#### [WHAT YOU HAVE TO DO]
For this exercise, copy exactly every line from the one holding "none -> grey plate F6:G7 level 1" through the end of the data, both included. Omit pictures.

((

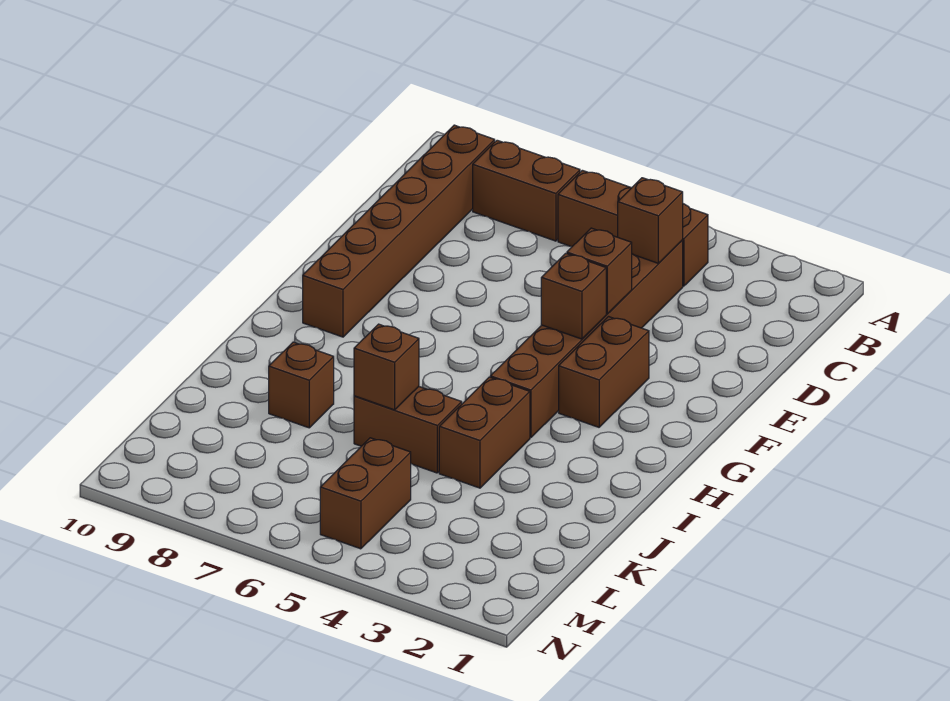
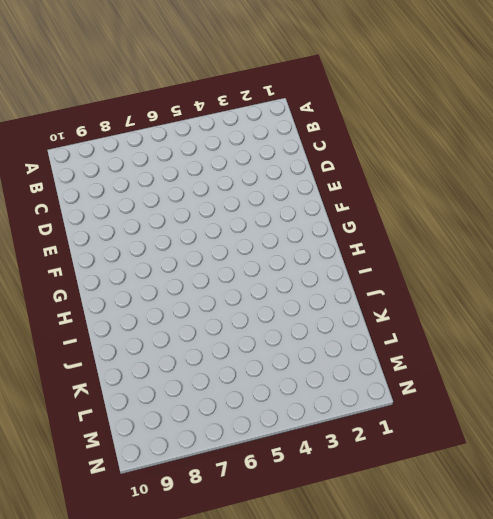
none -> brown brick B4:B6 level 1
none -> brown brick B7:B8 level 1
none -> brown brick B9:G9 level 1

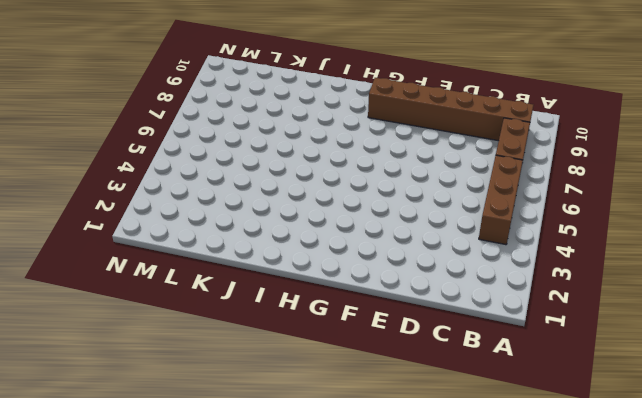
none -> brown brick C4:H4 level 1
none -> brown brick F3:G3 level 1
none -> brown brick I4:J4 level 1

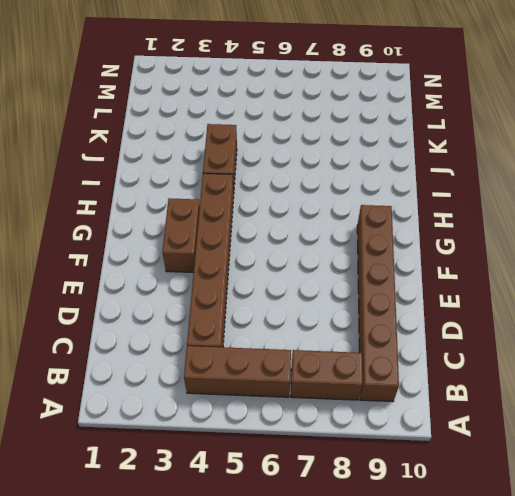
none -> brown brick J5:J6 level 1
none -> brown brick J8 level 1
none -> brown brick L5:M5 level 1

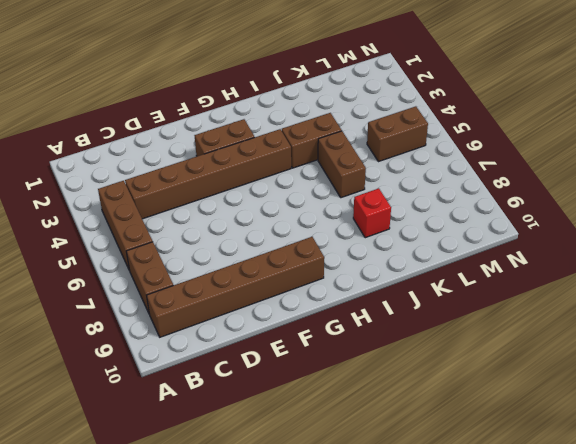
red brick J8 level 1 -> brown brick J8 level 1
none -> brown brick C4 level 2
none -> brown brick E4 level 2
none -> brown brick F4 level 2

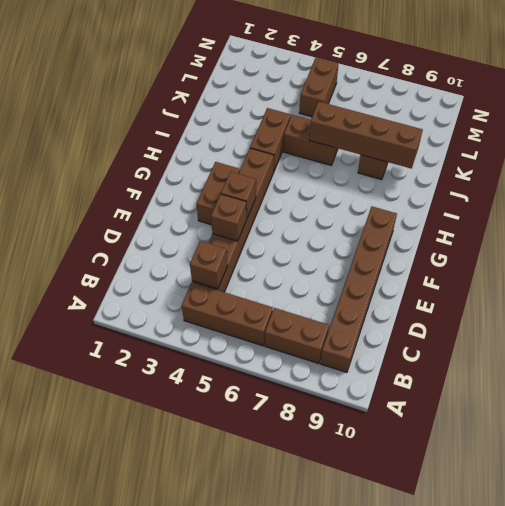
brown brick J6:J9 level 2 -> brown brick J6 level 2

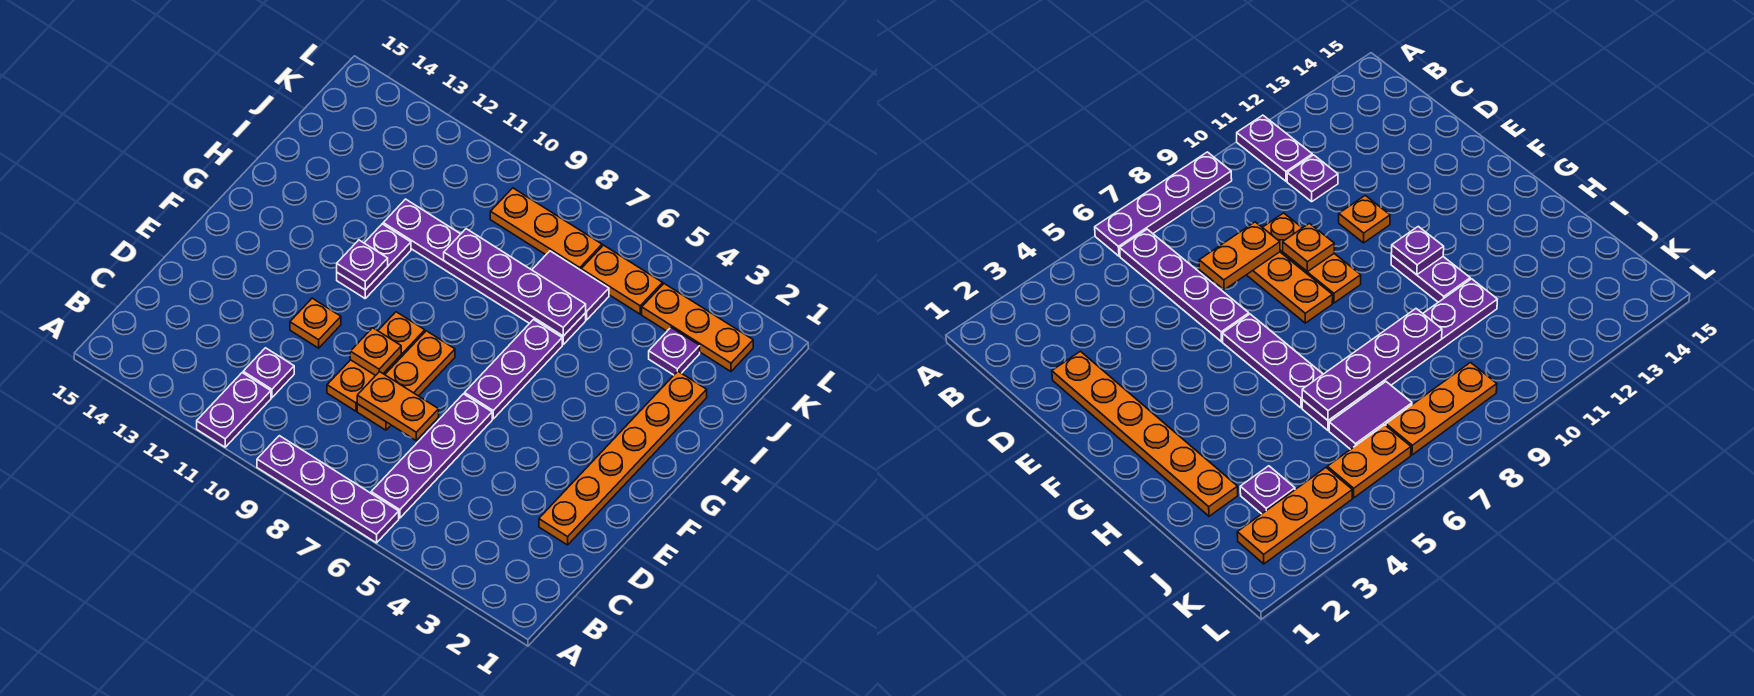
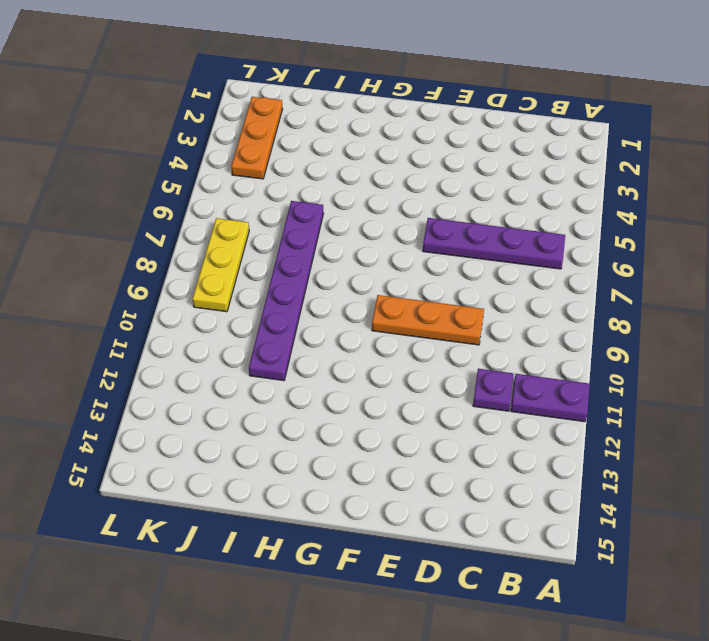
yellow plate K7:K9 level 1 -> orange plate K7:K9 level 1
none -> purple plate A6:A9 level 1
none -> orange plate D2:I2 level 1
none -> orange plate D8:F8 level 1

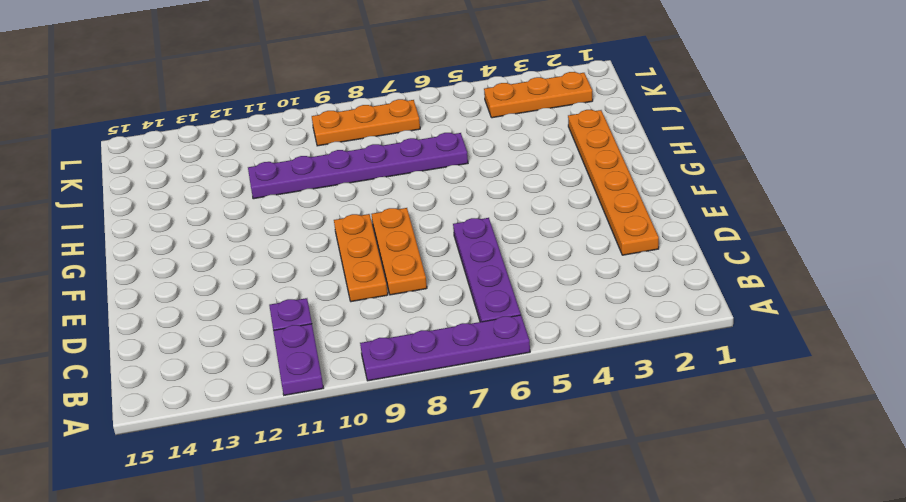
none -> orange plate E11 level 1
none -> purple plate F6:H6 level 1
none -> purple plate G11:H11 level 1

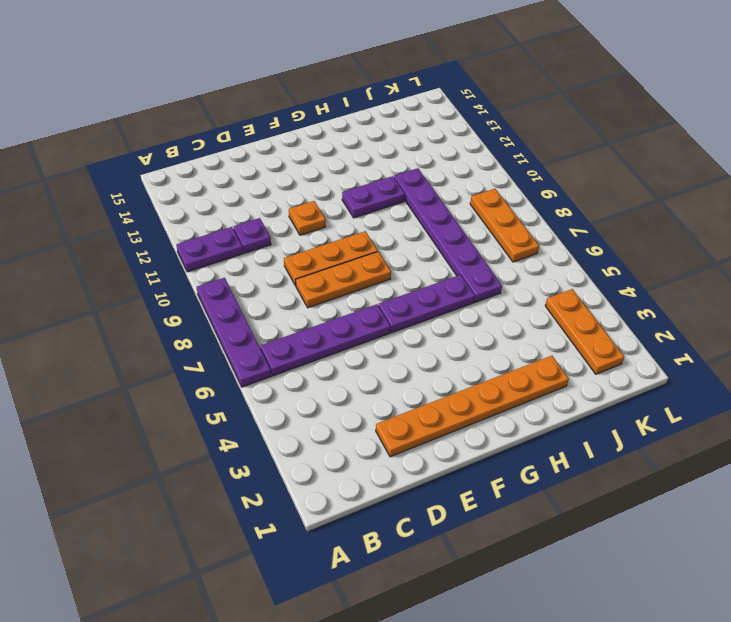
none -> purple plate J3 level 1
none -> purple tile J6:J7 level 1
none -> orange plate K5:K6 level 1

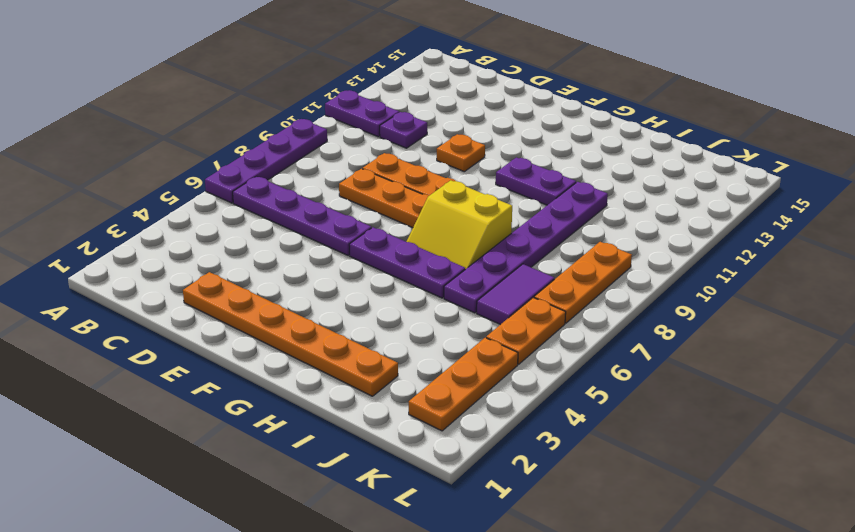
yellow slope G7:H8 level 1 top 8 -> none
none -> purple plate J3 level 1
none -> orange plate D7:D8 level 2
none -> orange plate E9 level 2

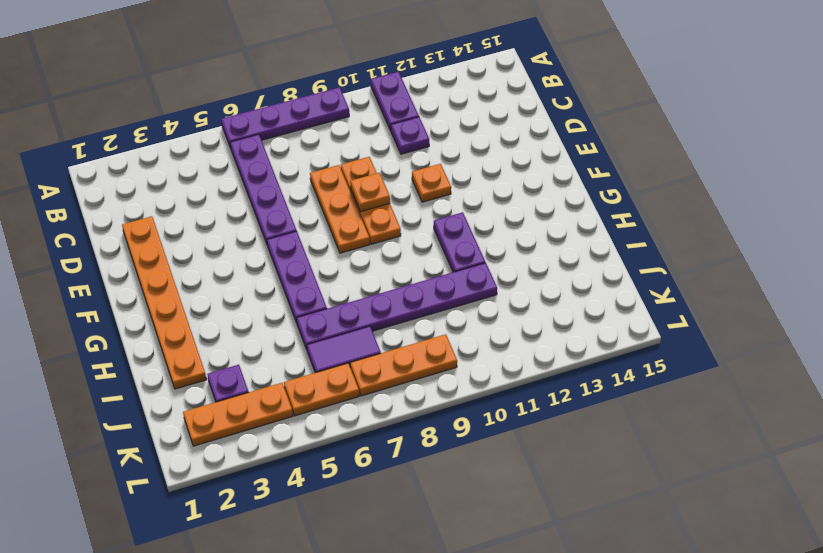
none -> orange plate D7:D8 level 2
none -> purple plate G11 level 2
none -> purple plate I6:I9 level 2

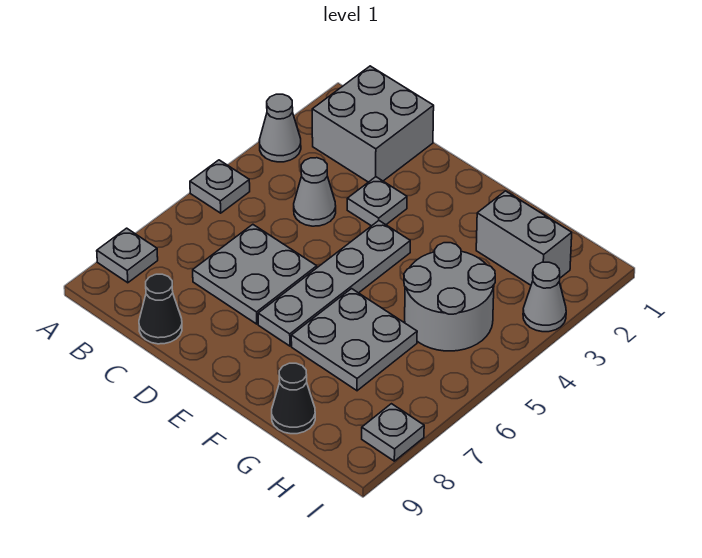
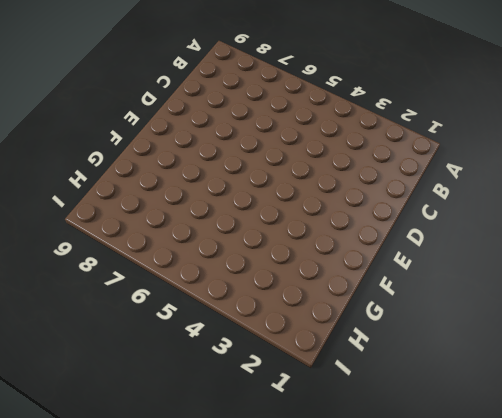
none -> grey cone A3 level 1
none -> grey plate A5 level 1
none -> grey plate A8 level 1

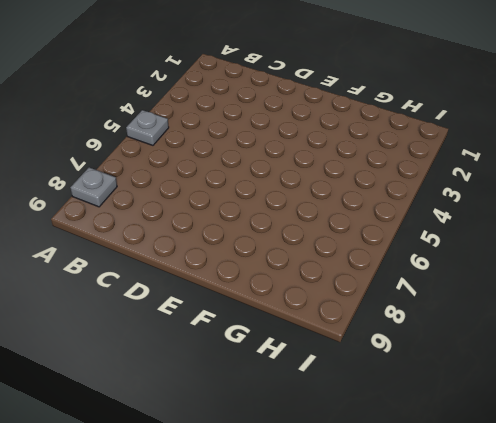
none -> grey cone A3 level 1
none -> grey brick B1:C2 level 1
none -> grey cone C4 level 1

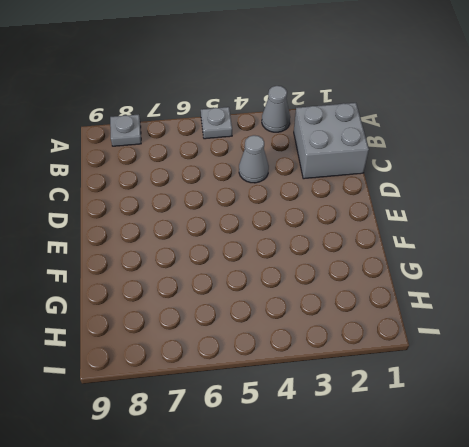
none -> grey plate C6:D7 level 1
none -> black cone C9 level 1
none -> grey plate D3 level 1

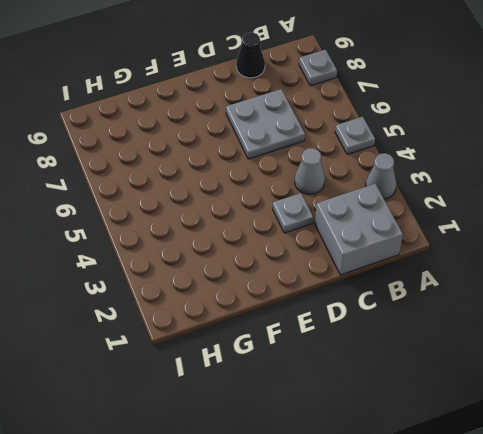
none -> grey plate E4:E7 level 1
none -> grey plate F6:G7 level 1
none -> grey brick G2:H2 level 1

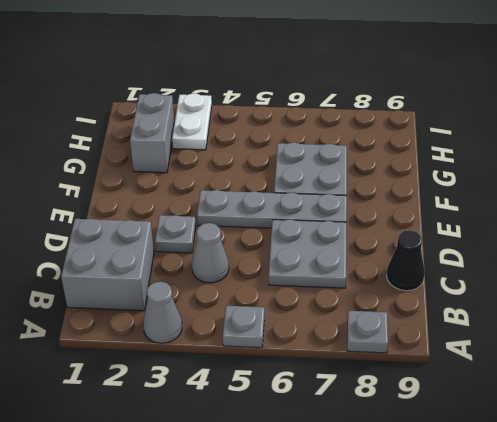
white plate H3:I3 level 1 -> grey cone I3 level 1
none -> grey round brick G4:H5 level 1
none -> black cone G9 level 1
none -> grey plate I8 level 1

))

#### [RESULT OF THE EXERCISE]
none -> grey plate F6:G7 level 1
none -> grey brick G2:H2 level 1

white plate H3:I3 level 1 -> grey cone I3 level 1
none -> grey round brick G4:H5 level 1
none -> black cone G9 level 1
none -> grey plate I8 level 1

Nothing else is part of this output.